Segment Start: Source data

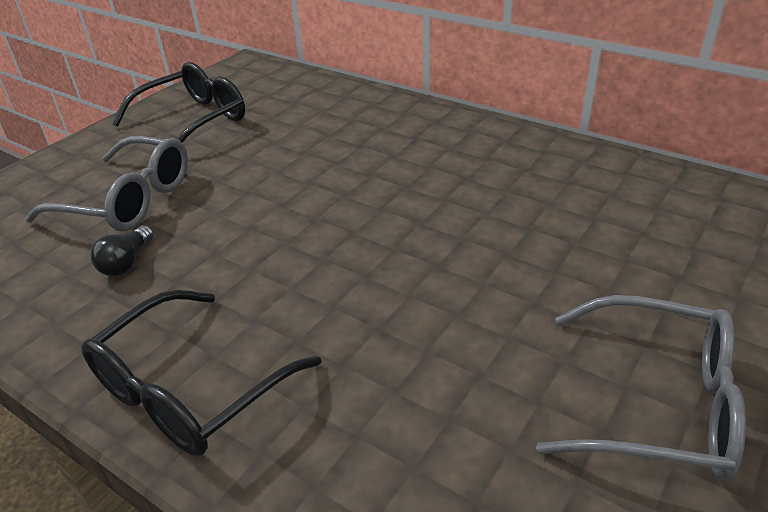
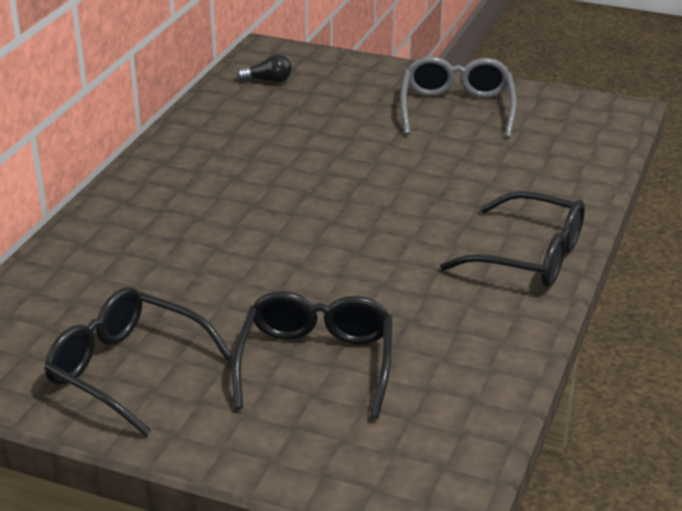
camera: 105 degrees left, 5 degrees down
(127, 262) = (414, 329): black light bulb -> black light bulb (268, 80)
(128, 200) = (316, 363): grey glasses -> black glasses

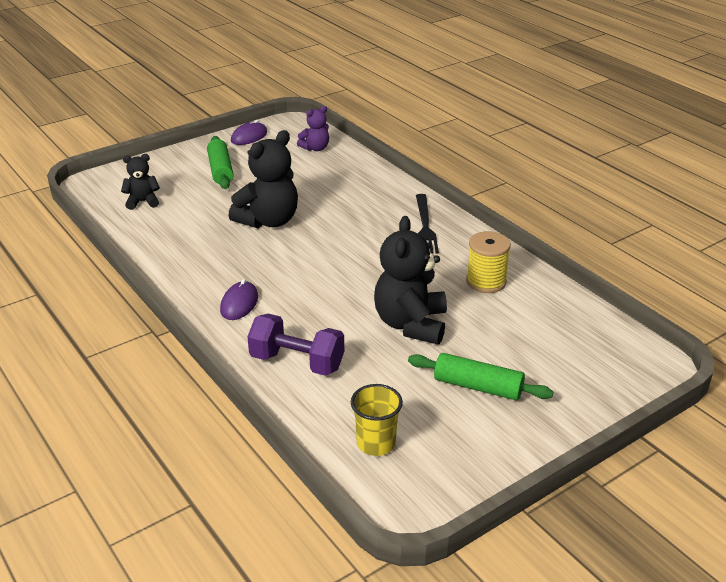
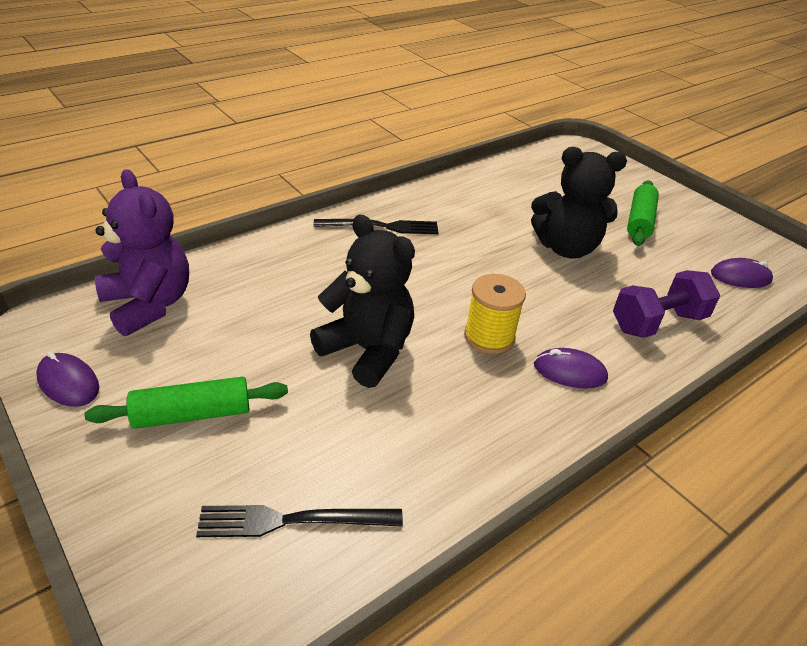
camera: 95 degrees left, 5 degrees up
(142, 202) = (293, 521): black teddy bear -> black fork
(297, 362) = (657, 322): purple dumbbell -> purple dumbbell turned 45 degrees clockwise
(315, 148) = (149, 305): purple teddy bear -> purple teddy bear, size x1.85
(376, 443) = (740, 277): yellow cup -> purple mouse
(486, 282) = (483, 201): yellow spool -> yellow spool (489, 337)

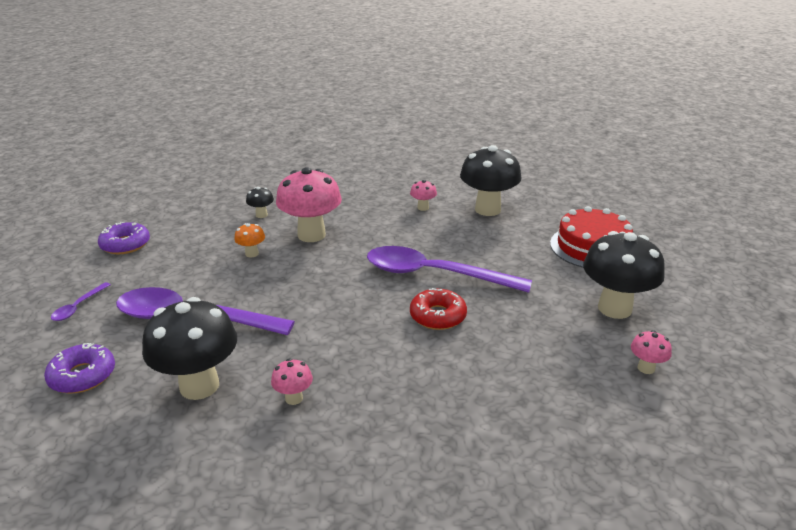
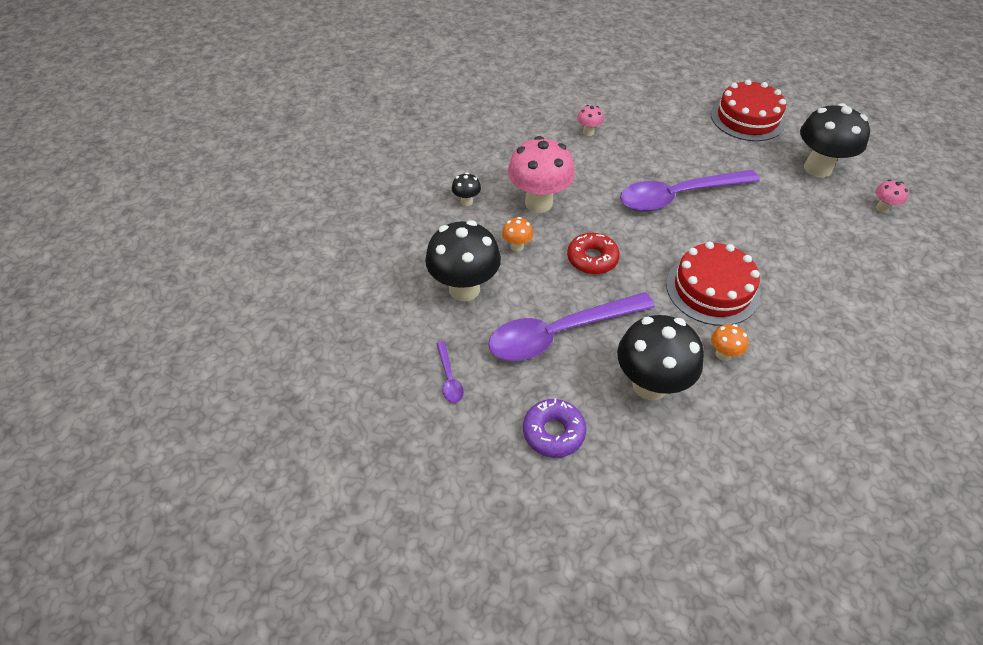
camera: 35 degrees left, 20 degrees up
(125, 245) = (389, 295): purple donut -> none
(294, 398) = (723, 354): pink mushroom -> orange mushroom
(360, 349) = (712, 289): none -> red cake
(438, 316) = (725, 233): red donut -> red donut (592, 259)
(487, 209) = (638, 112): black mushroom -> black mushroom (464, 289)

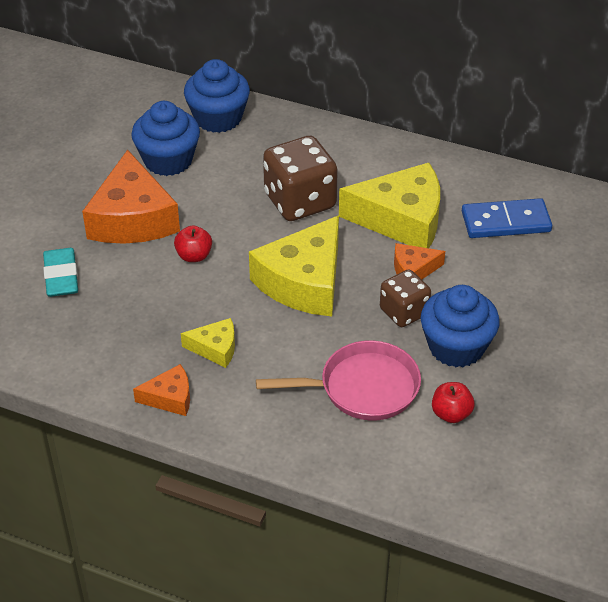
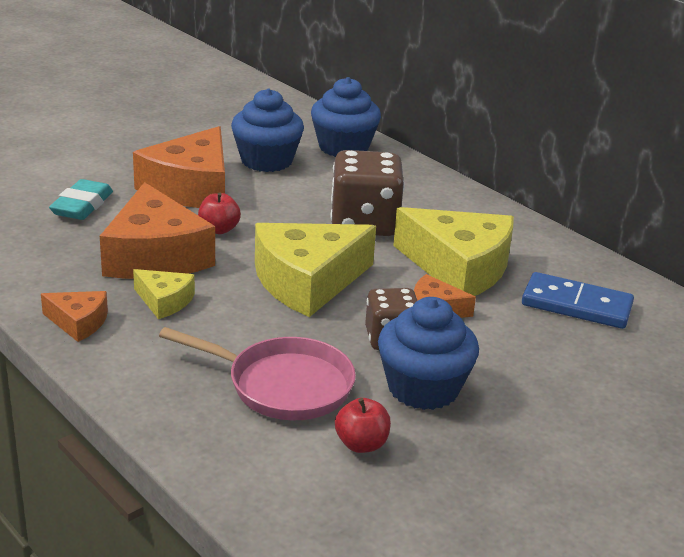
camera: 25 degrees right, 15 degrees down
(168, 305) = (155, 255): none -> orange cheese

Segment End: Source data

» Task prompt:
Give the complete material again, exactly as written. Do not include the pictures.

» Task response:
camera: 105 degrees left, 5 degrees down
(127, 262) = (414, 329): black light bulb -> black light bulb (268, 80)
(128, 200) = (316, 363): grey glasses -> black glasses

camera: 95 degrees left, 5 degrees up
(142, 202) = (293, 521): black teddy bear -> black fork
(297, 362) = (657, 322): purple dumbbell -> purple dumbbell turned 45 degrees clockwise
(315, 148) = (149, 305): purple teddy bear -> purple teddy bear, size x1.85
(376, 443) = (740, 277): yellow cup -> purple mouse
(486, 282) = (483, 201): yellow spool -> yellow spool (489, 337)

camera: 35 degrees left, 20 degrees up
(125, 245) = (389, 295): purple donut -> none
(294, 398) = (723, 354): pink mushroom -> orange mushroom
(360, 349) = (712, 289): none -> red cake
(438, 316) = (725, 233): red donut -> red donut (592, 259)
(487, 209) = (638, 112): black mushroom -> black mushroom (464, 289)

camera: 25 degrees right, 15 degrees down
(168, 305) = (155, 255): none -> orange cheese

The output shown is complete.